▸ **What you are asked to do**: The answer should consist of each line from the data below that includes "COIL".

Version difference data
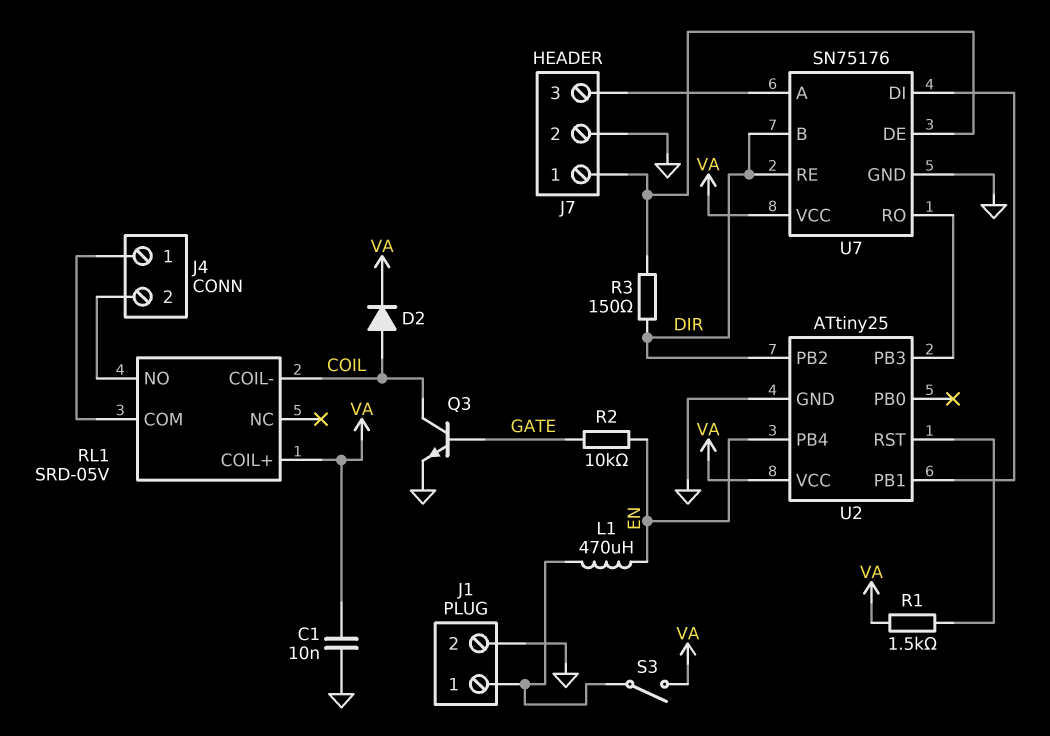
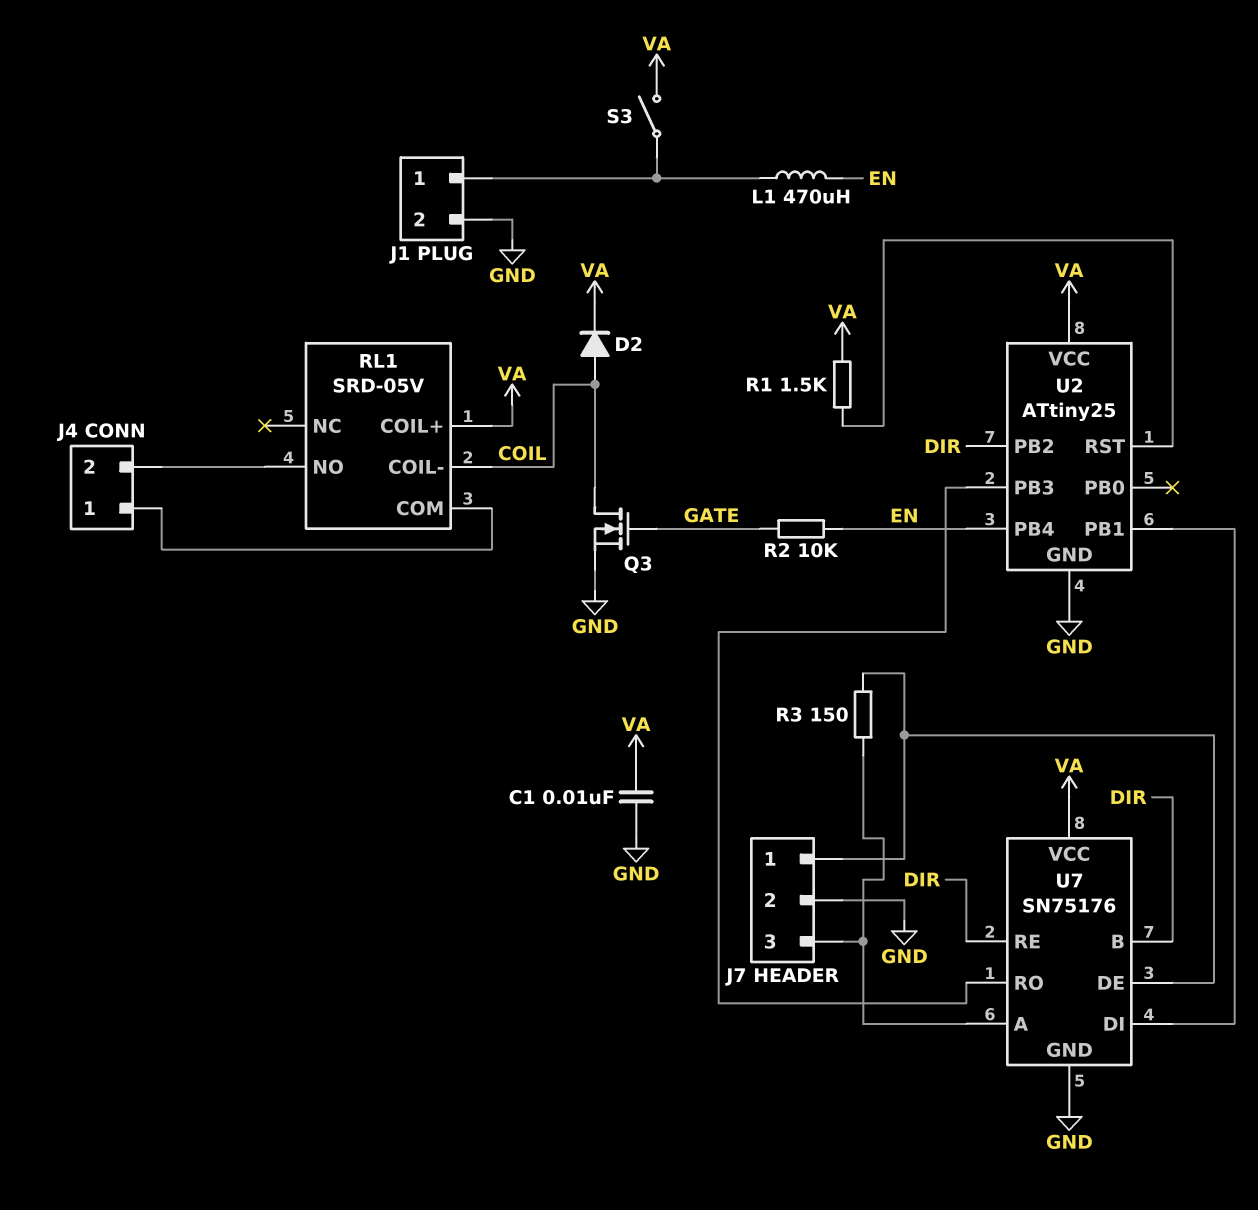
Q3: NPN (B GATE, C COIL, E GND) -> NMOS (G GATE, D COIL, S GND)
R3: 150 (DIR, J7/1) -> 150 (J7/1, J7/3)

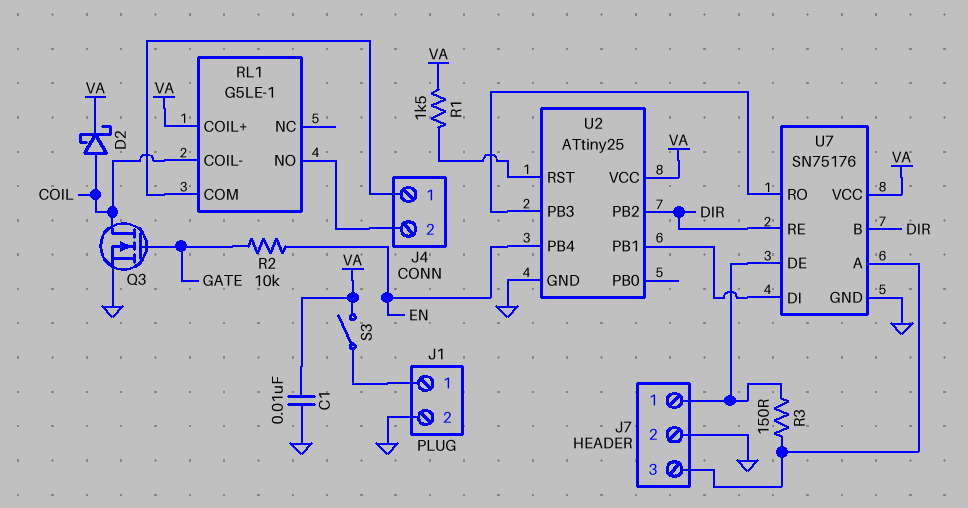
D2: diode (A COIL, K VA) -> schottky (A COIL, K VA)
L1: 470uH (EN, J1/1) -> none
RL1: SRD-05V -> G5LE-1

▸ **Completed task**:
Q3: NPN (B GATE, C COIL, E GND) -> NMOS (G GATE, D COIL, S GND)
D2: diode (A COIL, K VA) -> schottky (A COIL, K VA)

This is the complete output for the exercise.